> **REQUIREMENT**: Print the records below verbatim.

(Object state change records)
-=-=-

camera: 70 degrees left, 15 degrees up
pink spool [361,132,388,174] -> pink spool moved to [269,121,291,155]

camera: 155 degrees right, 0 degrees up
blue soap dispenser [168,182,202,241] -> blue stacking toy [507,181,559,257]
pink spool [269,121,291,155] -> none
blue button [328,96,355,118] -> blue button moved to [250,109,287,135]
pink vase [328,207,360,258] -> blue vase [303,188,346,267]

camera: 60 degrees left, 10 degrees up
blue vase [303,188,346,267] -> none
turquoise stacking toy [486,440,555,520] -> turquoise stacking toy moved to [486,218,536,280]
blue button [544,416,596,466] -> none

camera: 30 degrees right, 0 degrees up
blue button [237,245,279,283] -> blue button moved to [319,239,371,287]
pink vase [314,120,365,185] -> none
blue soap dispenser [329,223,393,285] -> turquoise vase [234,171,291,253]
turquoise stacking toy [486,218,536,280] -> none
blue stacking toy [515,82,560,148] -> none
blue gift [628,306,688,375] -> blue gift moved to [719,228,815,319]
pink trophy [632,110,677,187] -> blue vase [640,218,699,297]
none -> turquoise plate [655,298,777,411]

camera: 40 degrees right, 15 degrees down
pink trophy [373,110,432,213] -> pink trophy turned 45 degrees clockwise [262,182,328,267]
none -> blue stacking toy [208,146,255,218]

-=-=-

> **RESULT**:
camera: 70 degrees left, 15 degrees up
pink spool [361,132,388,174] -> pink spool moved to [269,121,291,155]

camera: 155 degrees right, 0 degrees up
blue soap dispenser [168,182,202,241] -> blue stacking toy [507,181,559,257]
pink spool [269,121,291,155] -> none
blue button [328,96,355,118] -> blue button moved to [250,109,287,135]
pink vase [328,207,360,258] -> blue vase [303,188,346,267]

camera: 60 degrees left, 10 degrees up
blue vase [303,188,346,267] -> none
turquoise stacking toy [486,440,555,520] -> turquoise stacking toy moved to [486,218,536,280]
blue button [544,416,596,466] -> none

camera: 30 degrees right, 0 degrees up
blue button [237,245,279,283] -> blue button moved to [319,239,371,287]
pink vase [314,120,365,185] -> none
blue soap dispenser [329,223,393,285] -> turquoise vase [234,171,291,253]
turquoise stacking toy [486,218,536,280] -> none
blue stacking toy [515,82,560,148] -> none
blue gift [628,306,688,375] -> blue gift moved to [719,228,815,319]
pink trophy [632,110,677,187] -> blue vase [640,218,699,297]
none -> turquoise plate [655,298,777,411]

camera: 40 degrees right, 15 degrees down
pink trophy [373,110,432,213] -> pink trophy turned 45 degrees clockwise [262,182,328,267]
none -> blue stacking toy [208,146,255,218]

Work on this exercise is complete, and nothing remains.